▸ **WHAT TO PRODUCE**: Without including pictures, set down every record exactly as it stands.

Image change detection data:
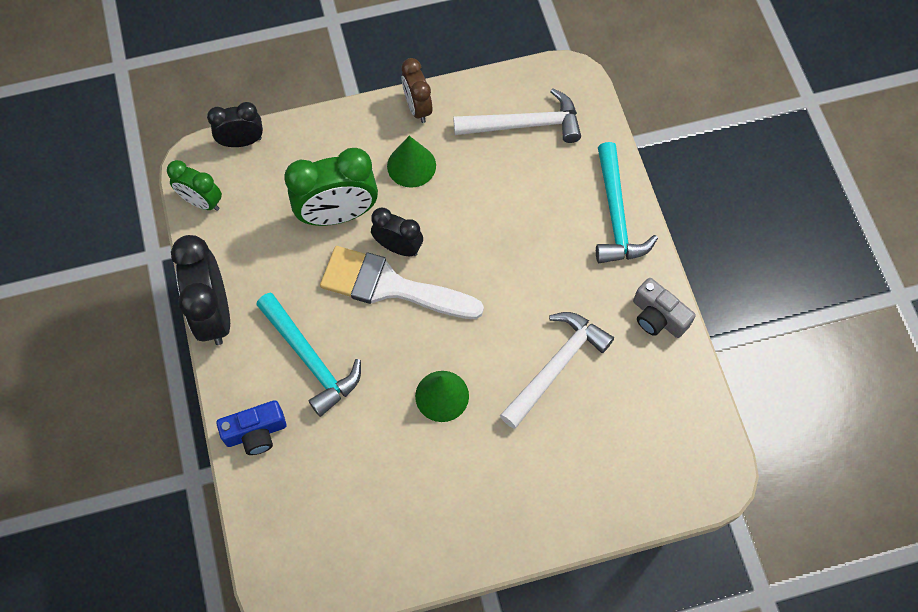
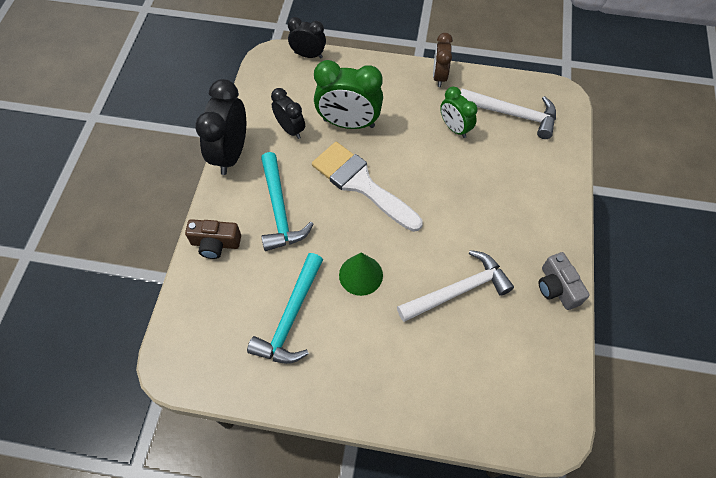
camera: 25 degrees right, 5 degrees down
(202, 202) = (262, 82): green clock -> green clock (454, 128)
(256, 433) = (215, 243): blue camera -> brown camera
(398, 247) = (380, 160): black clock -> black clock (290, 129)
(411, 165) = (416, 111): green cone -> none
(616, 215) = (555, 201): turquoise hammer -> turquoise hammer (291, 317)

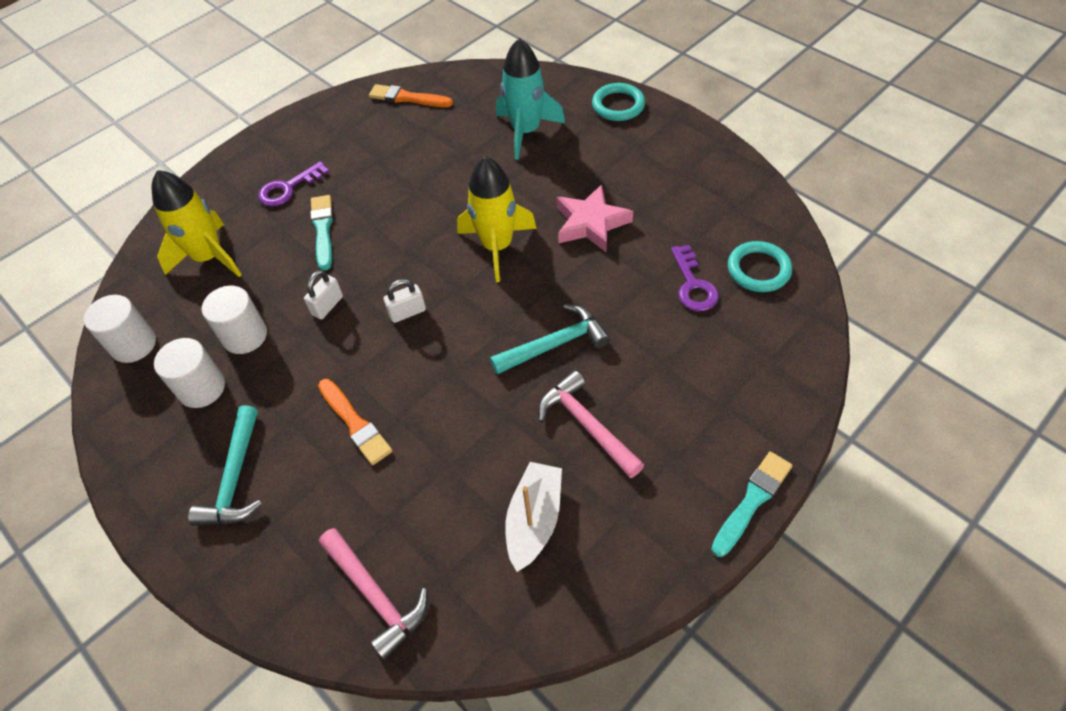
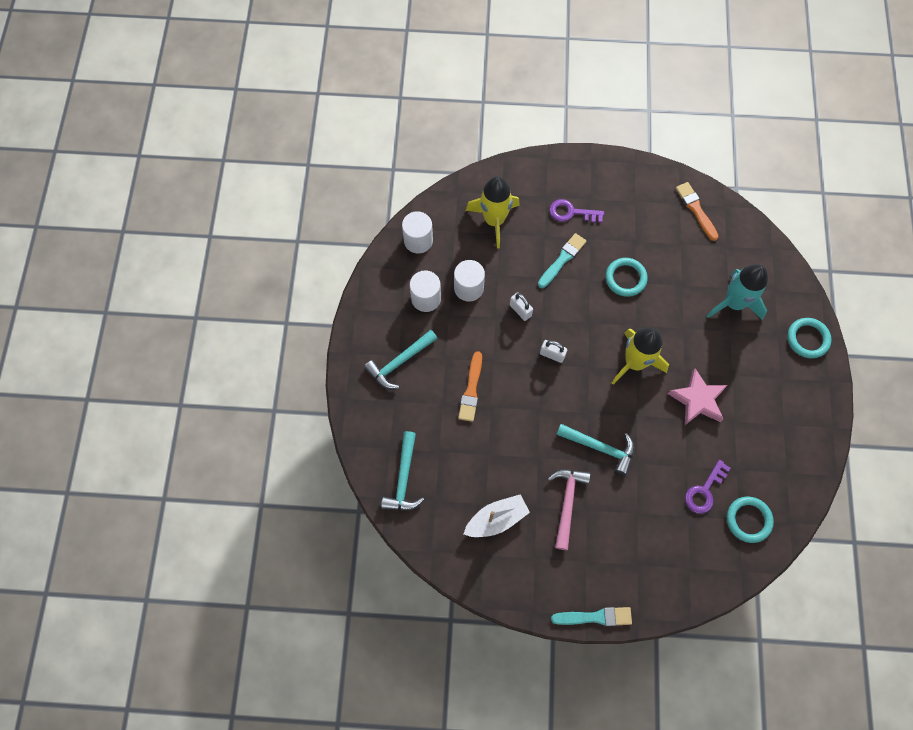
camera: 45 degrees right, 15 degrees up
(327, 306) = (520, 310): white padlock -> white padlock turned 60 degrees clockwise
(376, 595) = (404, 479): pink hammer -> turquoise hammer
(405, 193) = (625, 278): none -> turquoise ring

▸ **REPLY TO THE TASK**:
camera: 25 degrees right, 5 degrees down
(202, 202) = (262, 82): green clock -> green clock (454, 128)
(256, 433) = (215, 243): blue camera -> brown camera
(398, 247) = (380, 160): black clock -> black clock (290, 129)
(411, 165) = (416, 111): green cone -> none
(616, 215) = (555, 201): turquoise hammer -> turquoise hammer (291, 317)

camera: 45 degrees right, 15 degrees up
(327, 306) = (520, 310): white padlock -> white padlock turned 60 degrees clockwise
(376, 595) = (404, 479): pink hammer -> turquoise hammer
(405, 193) = (625, 278): none -> turquoise ring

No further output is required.